Assignment
Where the line containing "building: [78,114,147,201] -> none" appears in the entries below, start there and print only that line and every line after it, exactly, through the end, excluding pictures.

Data listing

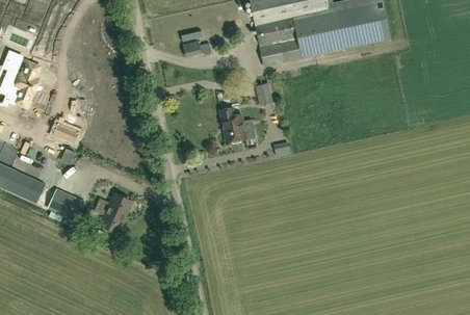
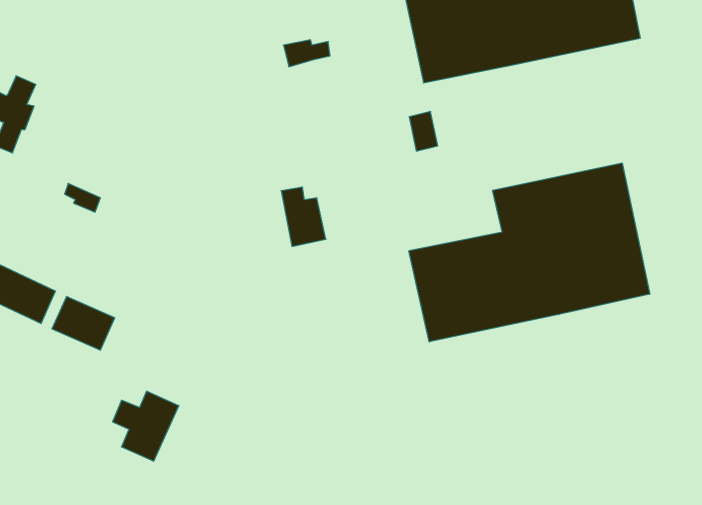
building: [219,107,245,141] -> [281,187,326,246]
building: none -> [409,163,650,342]
building: [94,192,132,233] -> [113,391,179,461]

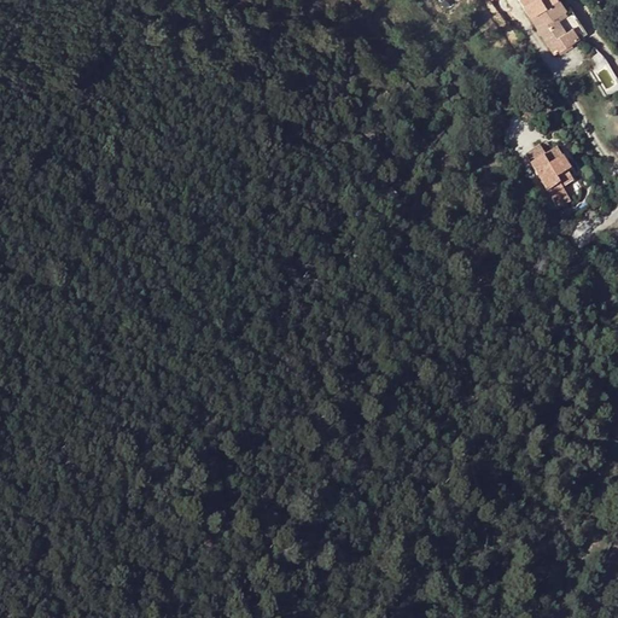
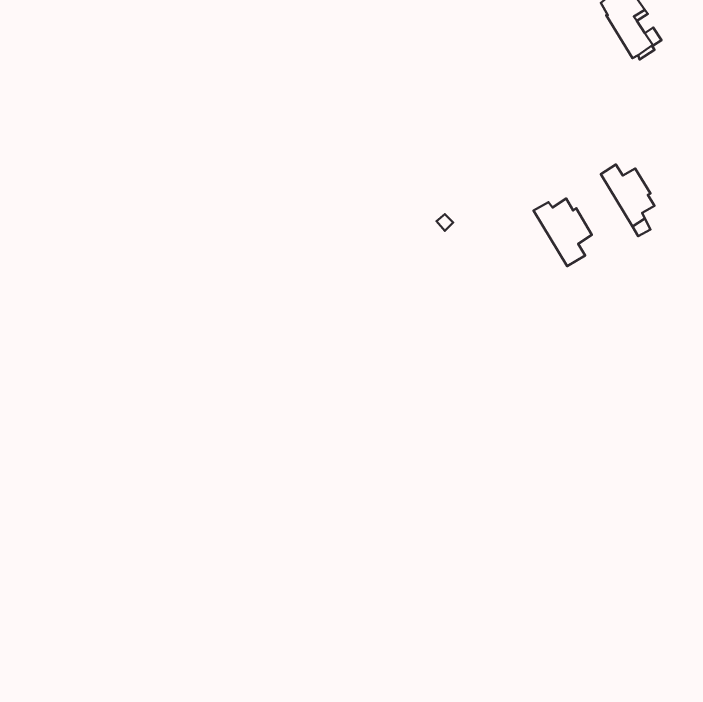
building: none -> [533,198,592,266]

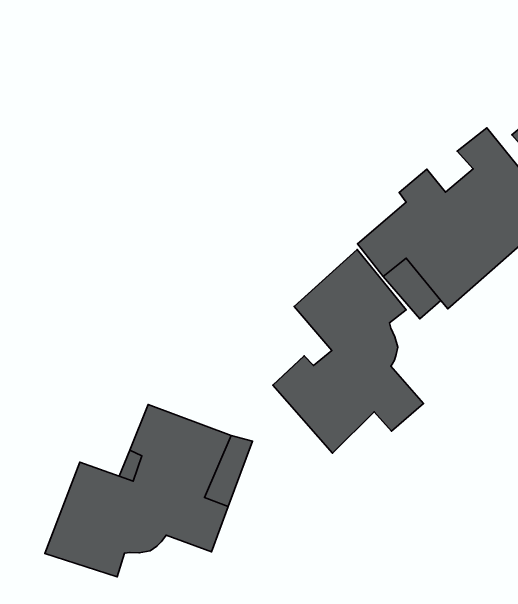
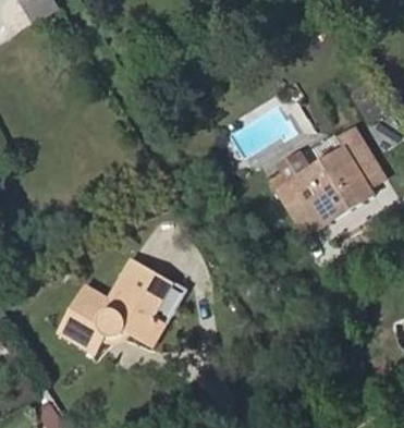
building: [273,249,423,453] -> none

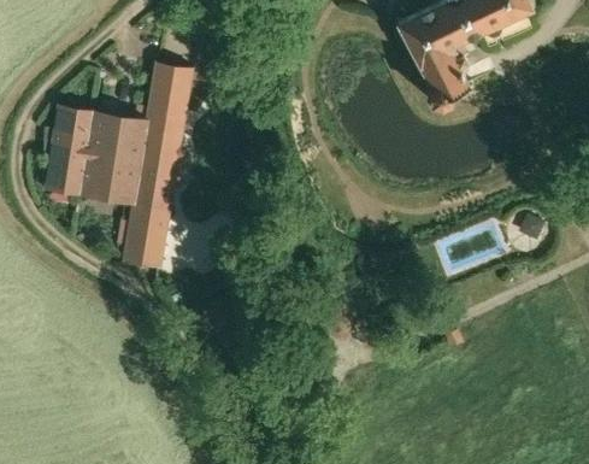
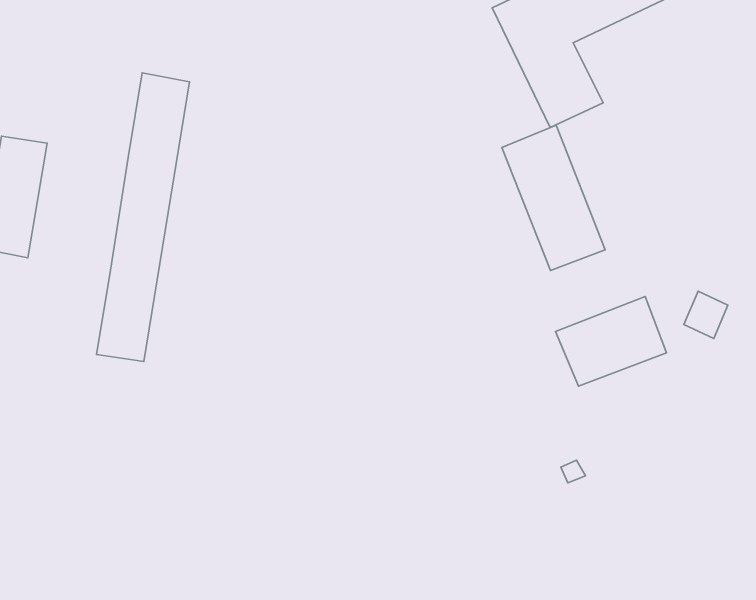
building: none -> [502,125,605,270]
building: [78,114,147,201] -> none

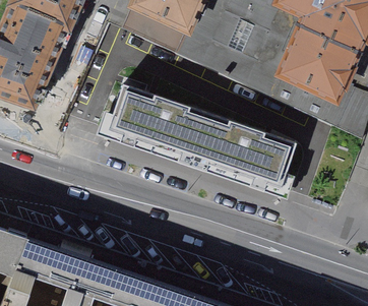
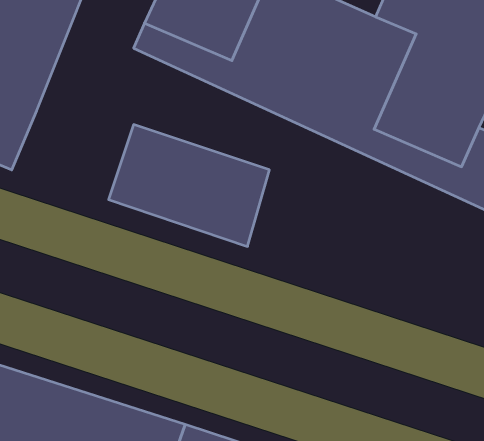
building: [194,111,300,191] -> none

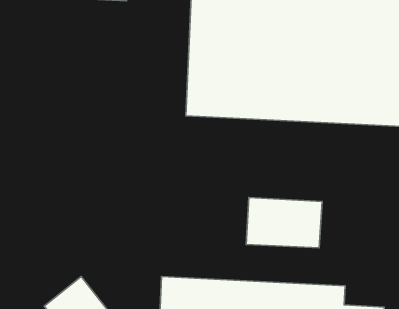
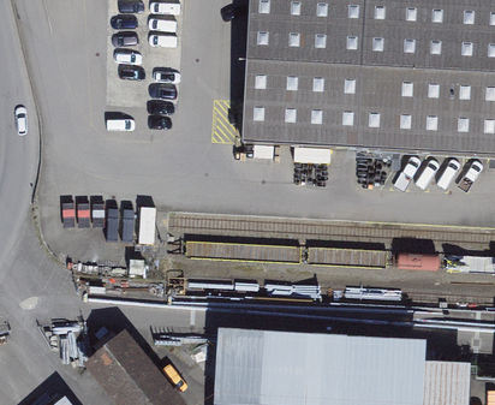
building: [246,197,322,248] -> none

Solution
building: [78,114,147,201] -> none

building: [194,111,300,191] -> none

building: [246,197,322,248] -> none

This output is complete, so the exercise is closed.